WHAT NEEDS TO BE DONE – Everything from the line with "purple_eyeglasses [284, 310]" through the last line of the records below should be copied exactly, both ends included.

TASK INPUTS –
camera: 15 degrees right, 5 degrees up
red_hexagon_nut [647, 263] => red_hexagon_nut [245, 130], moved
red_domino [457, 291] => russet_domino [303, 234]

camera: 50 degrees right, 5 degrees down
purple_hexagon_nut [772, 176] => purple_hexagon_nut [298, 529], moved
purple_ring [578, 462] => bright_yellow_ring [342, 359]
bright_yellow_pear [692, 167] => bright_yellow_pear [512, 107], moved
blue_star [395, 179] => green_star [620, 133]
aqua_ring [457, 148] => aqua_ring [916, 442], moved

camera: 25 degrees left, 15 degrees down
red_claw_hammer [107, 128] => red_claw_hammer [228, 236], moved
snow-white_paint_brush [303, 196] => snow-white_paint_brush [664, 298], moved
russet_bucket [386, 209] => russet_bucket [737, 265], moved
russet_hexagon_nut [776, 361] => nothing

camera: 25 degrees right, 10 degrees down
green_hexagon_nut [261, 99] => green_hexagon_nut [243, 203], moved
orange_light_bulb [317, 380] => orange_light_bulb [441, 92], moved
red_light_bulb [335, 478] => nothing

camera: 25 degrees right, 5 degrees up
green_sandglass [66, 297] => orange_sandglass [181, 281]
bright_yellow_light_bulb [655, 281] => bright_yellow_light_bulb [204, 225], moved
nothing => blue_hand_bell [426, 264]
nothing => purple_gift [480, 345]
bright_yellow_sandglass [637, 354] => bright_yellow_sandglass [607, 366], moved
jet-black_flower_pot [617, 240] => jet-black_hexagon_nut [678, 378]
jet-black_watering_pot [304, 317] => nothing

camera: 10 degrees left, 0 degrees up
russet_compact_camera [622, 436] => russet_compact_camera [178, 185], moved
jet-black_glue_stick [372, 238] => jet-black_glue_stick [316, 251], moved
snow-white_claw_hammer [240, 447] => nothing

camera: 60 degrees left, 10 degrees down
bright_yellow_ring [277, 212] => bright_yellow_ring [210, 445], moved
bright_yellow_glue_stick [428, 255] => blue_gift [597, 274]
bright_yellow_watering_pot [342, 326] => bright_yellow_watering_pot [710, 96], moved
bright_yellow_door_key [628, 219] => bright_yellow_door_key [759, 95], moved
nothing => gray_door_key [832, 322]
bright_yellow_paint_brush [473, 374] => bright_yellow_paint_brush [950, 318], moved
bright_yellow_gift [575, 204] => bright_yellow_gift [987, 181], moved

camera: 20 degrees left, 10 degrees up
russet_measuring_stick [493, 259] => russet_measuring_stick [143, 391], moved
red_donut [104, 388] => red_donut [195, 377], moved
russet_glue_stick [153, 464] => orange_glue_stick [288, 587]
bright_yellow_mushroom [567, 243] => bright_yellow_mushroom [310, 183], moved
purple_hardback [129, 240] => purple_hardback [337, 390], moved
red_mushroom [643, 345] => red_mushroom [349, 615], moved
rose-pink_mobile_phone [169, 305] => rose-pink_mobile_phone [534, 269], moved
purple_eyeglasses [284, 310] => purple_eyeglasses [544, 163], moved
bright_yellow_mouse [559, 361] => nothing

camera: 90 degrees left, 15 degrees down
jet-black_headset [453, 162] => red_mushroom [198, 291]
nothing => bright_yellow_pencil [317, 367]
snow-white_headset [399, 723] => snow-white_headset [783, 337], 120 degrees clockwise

RESULT BELOW –
purple_eyeglasses [284, 310] => purple_eyeglasses [544, 163], moved
bright_yellow_mouse [559, 361] => nothing

camera: 90 degrees left, 15 degrees down
jet-black_headset [453, 162] => red_mushroom [198, 291]
nothing => bright_yellow_pencil [317, 367]
snow-white_headset [399, 723] => snow-white_headset [783, 337], 120 degrees clockwise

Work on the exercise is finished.